▽

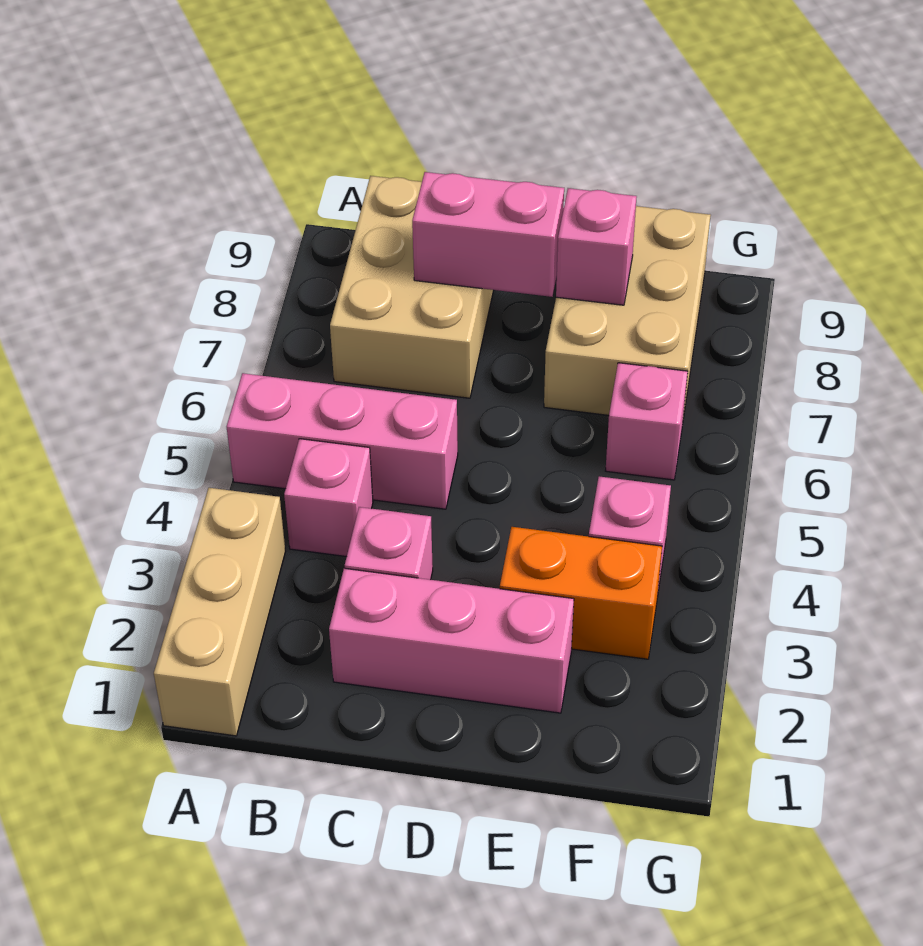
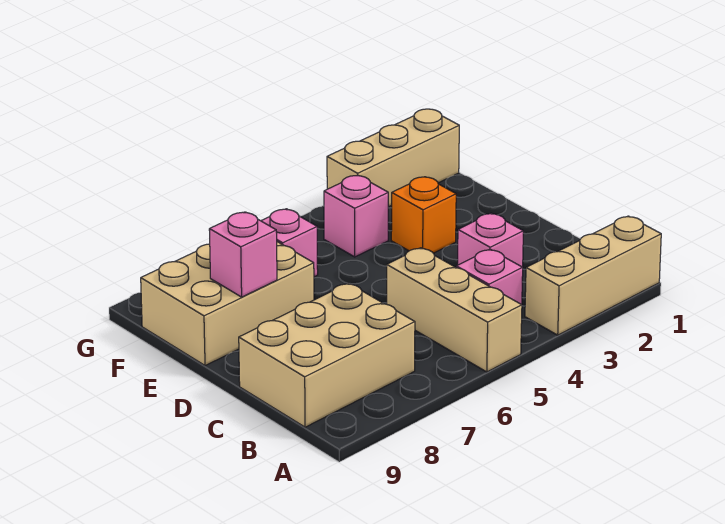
pink brick A5:C5 level 1 -> tan brick A5:C5 level 1
pink brick C2:E2 level 1 -> none
pink brick C8:D8 level 2 -> none
orange brick E3:F3 level 1 -> orange brick E3 level 1
none -> tan brick G1:G3 level 1

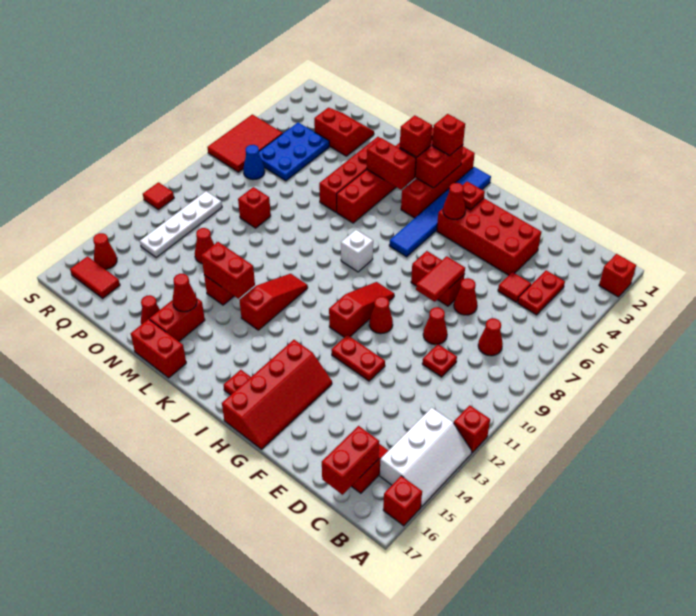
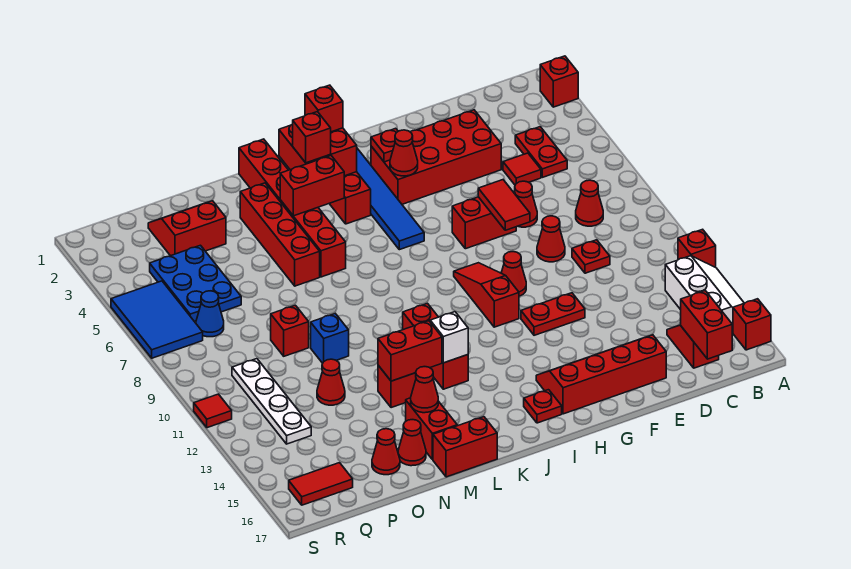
red slope G14:H17 level 1 top H -> red slope E15:H16 level 1 top 16
white brick J8 level 1 -> white brick K13 level 2
red slope K11:K13 level 1 top 13 -> red brick K11:K13 level 1
none -> blue brick N10 level 1
red tile R5:S7 level 1 -> blue tile R5:S7 level 1
red cone R15 level 1 -> red cone O16 level 1

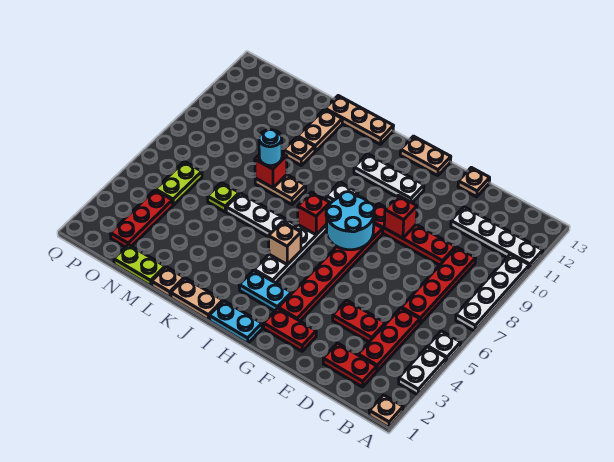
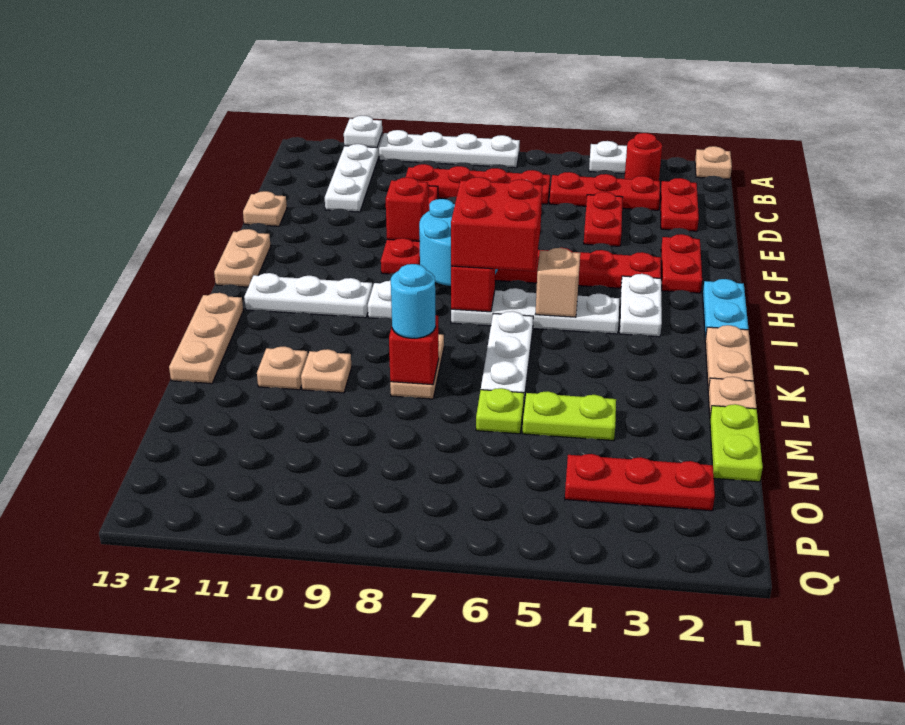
white plate A5 level 1 -> white plate A11 level 2
none -> red round brick B3 level 1
white plate G11:I11 level 1 -> white plate I10:I12 level 1
cyan plate H3:I3 level 1 -> white plate H3:I3 level 1
none -> red brick H6:I7 level 3
tan plate L11:L12 level 1 -> tan plate L11 level 1
lime plate O5:O6 level 1 -> lime plate M4:M5 level 1

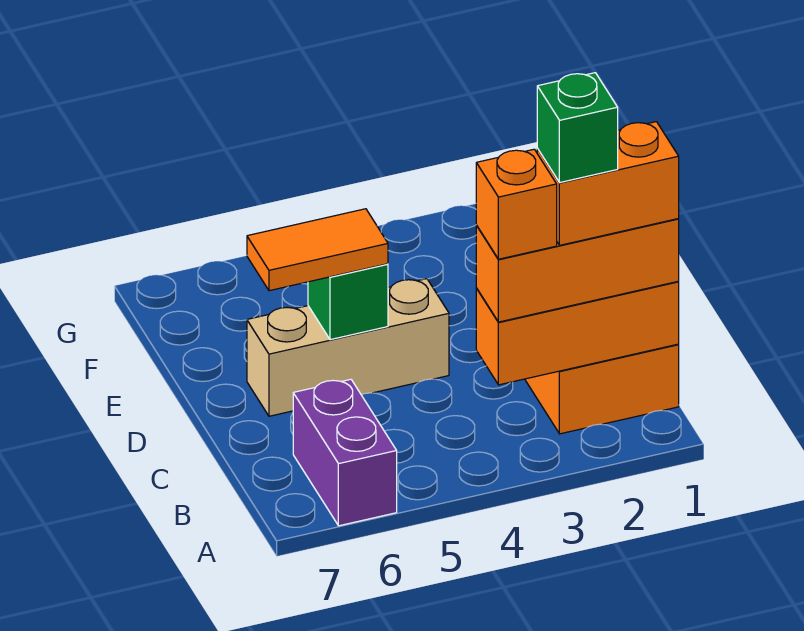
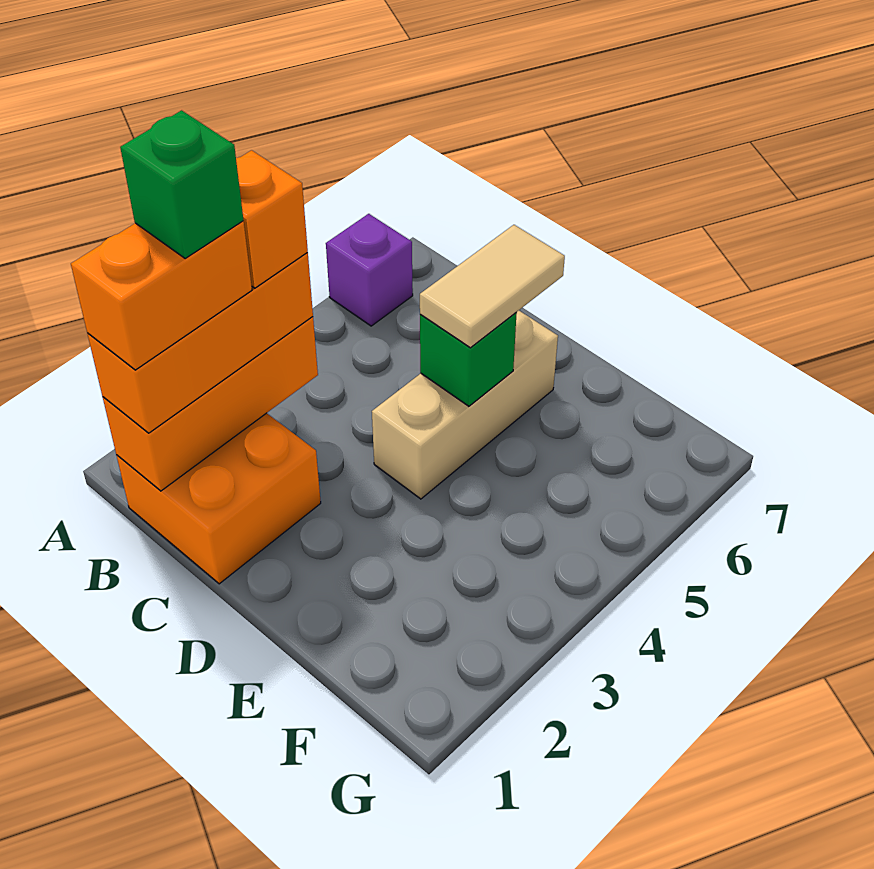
purple brick A6:B6 level 1 -> purple brick A6 level 1
orange tile D5:D6 level 3 -> tan tile D5:D6 level 3

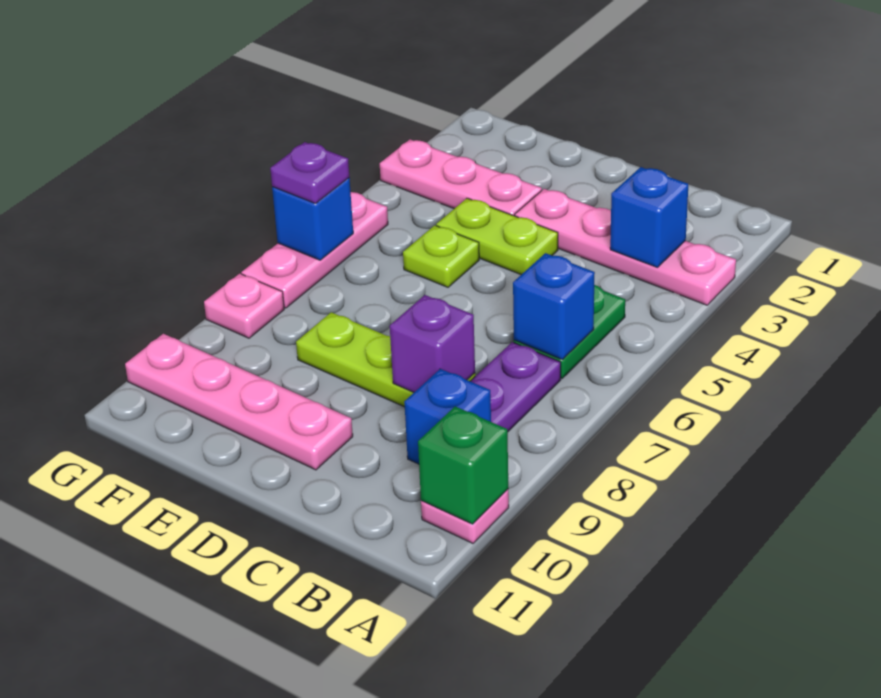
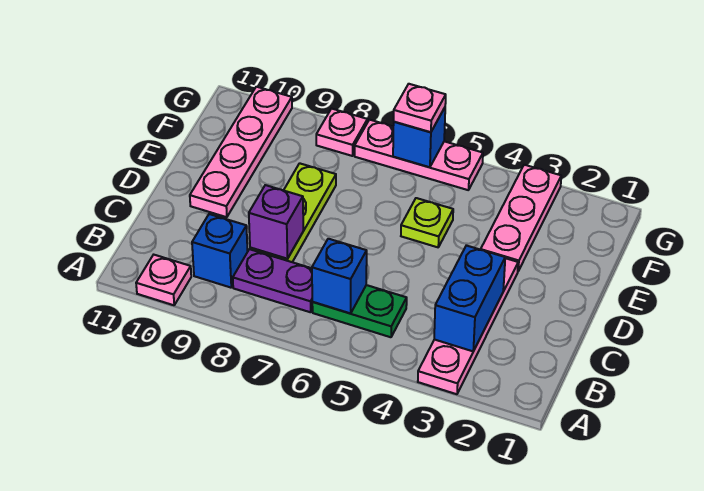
green brick A10 level 2 -> none
blue brick B3 level 2 -> blue brick B3:C3 level 2
lime plate D4:E4 level 1 -> none
purple plate G6 level 3 -> pink plate G6 level 3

△

- TO DO -
The response must give every line from the material above that holds the string "white".

- COMPLETED TASK -
white brick J8 level 1 -> white brick K13 level 2
white plate A5 level 1 -> white plate A11 level 2
white plate G11:I11 level 1 -> white plate I10:I12 level 1
cyan plate H3:I3 level 1 -> white plate H3:I3 level 1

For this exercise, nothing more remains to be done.